*Given information*.

════════════════════

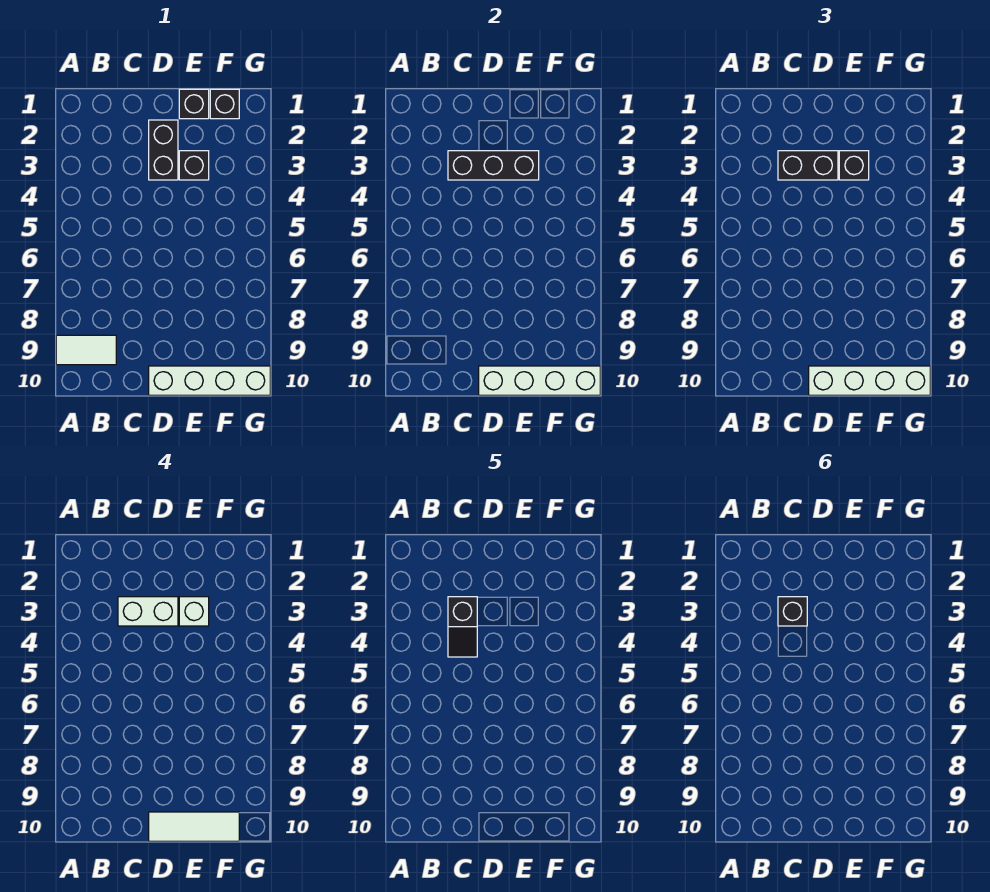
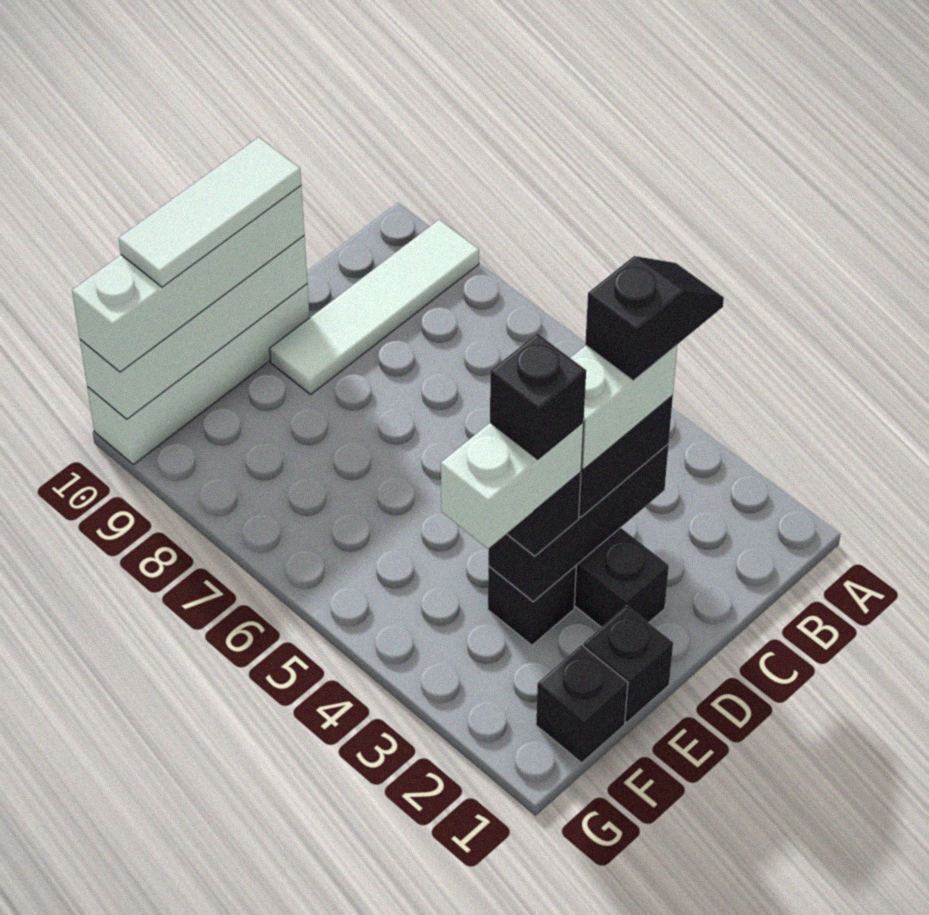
white tile A9:B9 level 1 -> white tile A9:D9 level 1
black slope C3:C4 level 5 top 3 -> black slope B3:C3 level 5 top C
black brick C3 level 6 -> black brick E3 level 5
white brick E3 level 4 -> white brick E3:F3 level 4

════════════════════

*Exercise details*.
Once the pictures are set aside, transcribe the remaining lines above exactly.

*Result of this exercise*.
white tile A9:B9 level 1 -> white tile A9:D9 level 1
black slope C3:C4 level 5 top 3 -> black slope B3:C3 level 5 top C
black brick C3 level 6 -> black brick E3 level 5
white brick E3 level 4 -> white brick E3:F3 level 4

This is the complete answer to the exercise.